**INSTRUCTIONS FOR THE TASK:** In the data below, find every line with the word "none" and copy it out.

### RECORDS FOR THIS EXERCISE

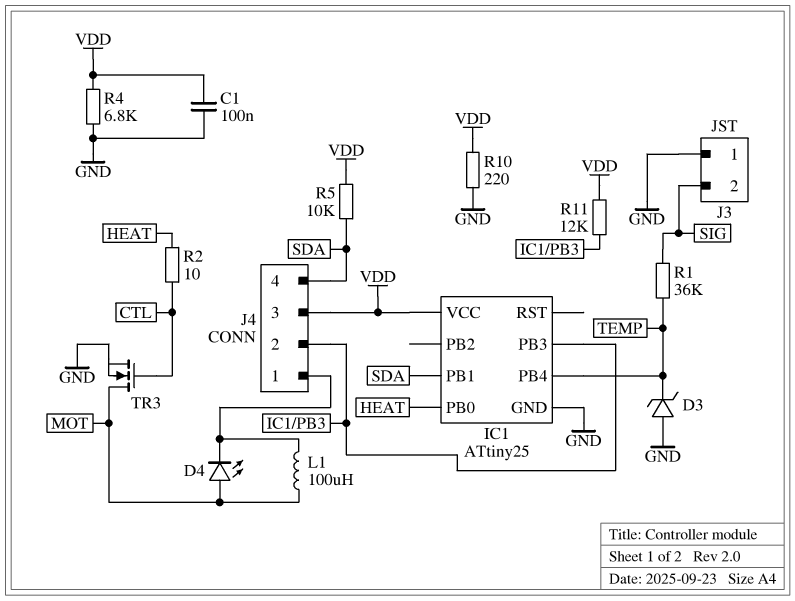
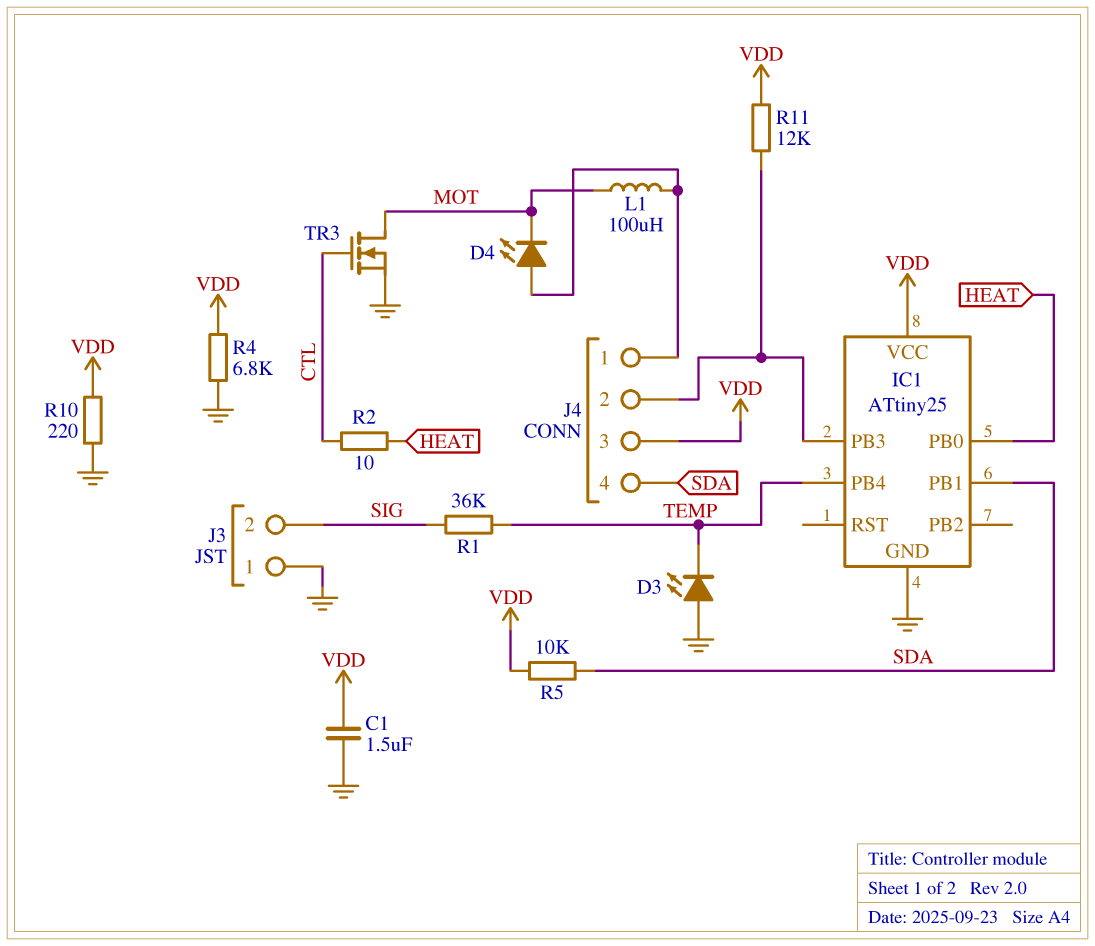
C1: 100nF (GND, VDD) -> 1.5uF (GND, VDD)
D3: zener (A GND, K TEMP) -> LED (A GND, K TEMP)
D4: LED (A MOT, K J4/1) -> LED (A J4/1, K MOT)

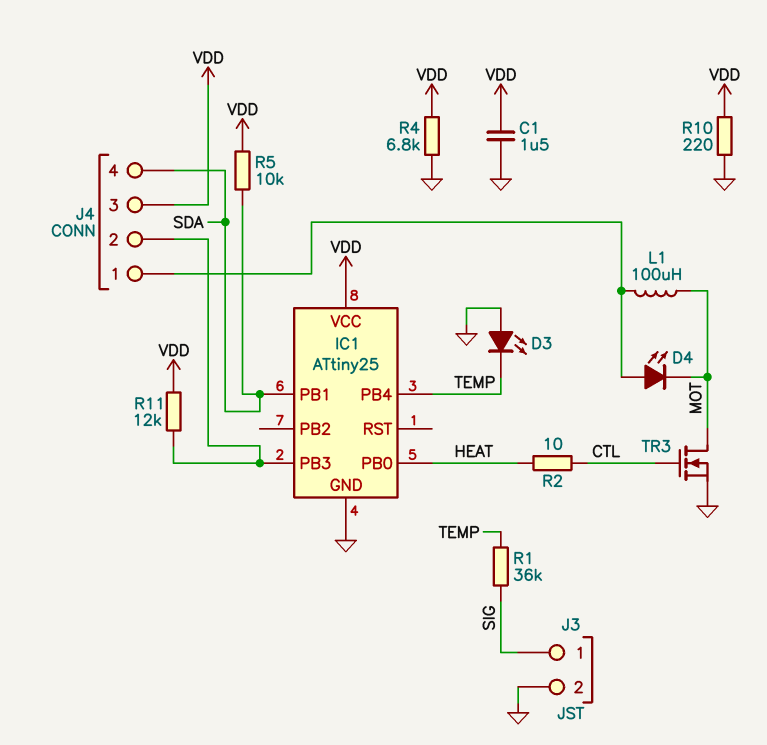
J3 pin 1: GND -> SIG
J3 pin 2: SIG -> GND

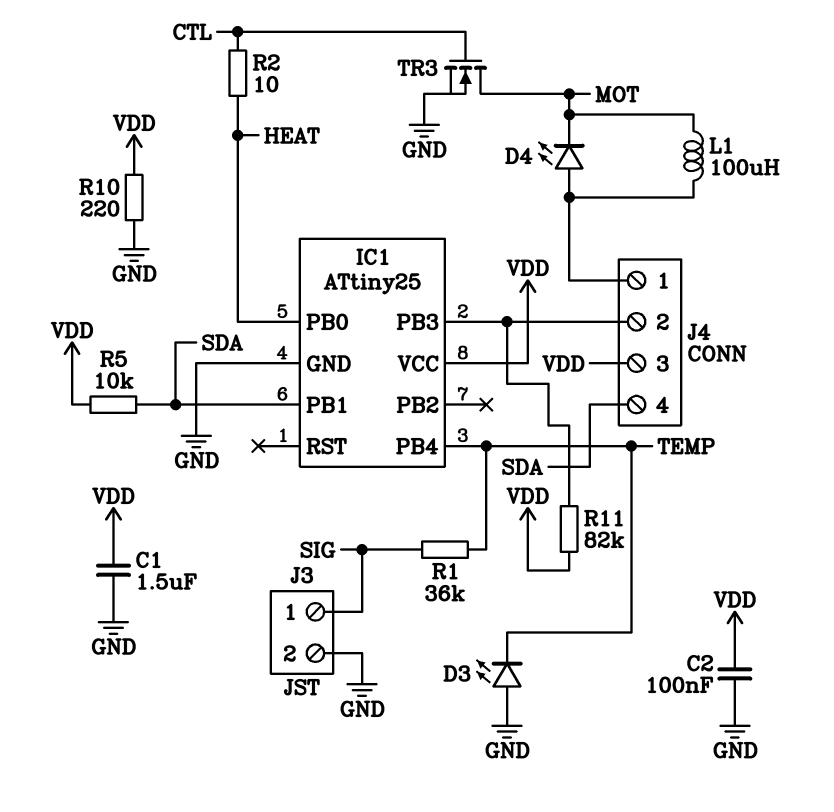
C2: none -> 100nF (GND, VDD)
R4: 6.8k (GND, VDD) -> none
R11: 12k (IC1/PB3, VDD) -> 82k (IC1/PB3, VDD)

######

**RESULT OF THIS EXERCISE:**
C2: none -> 100nF (GND, VDD)
R4: 6.8k (GND, VDD) -> none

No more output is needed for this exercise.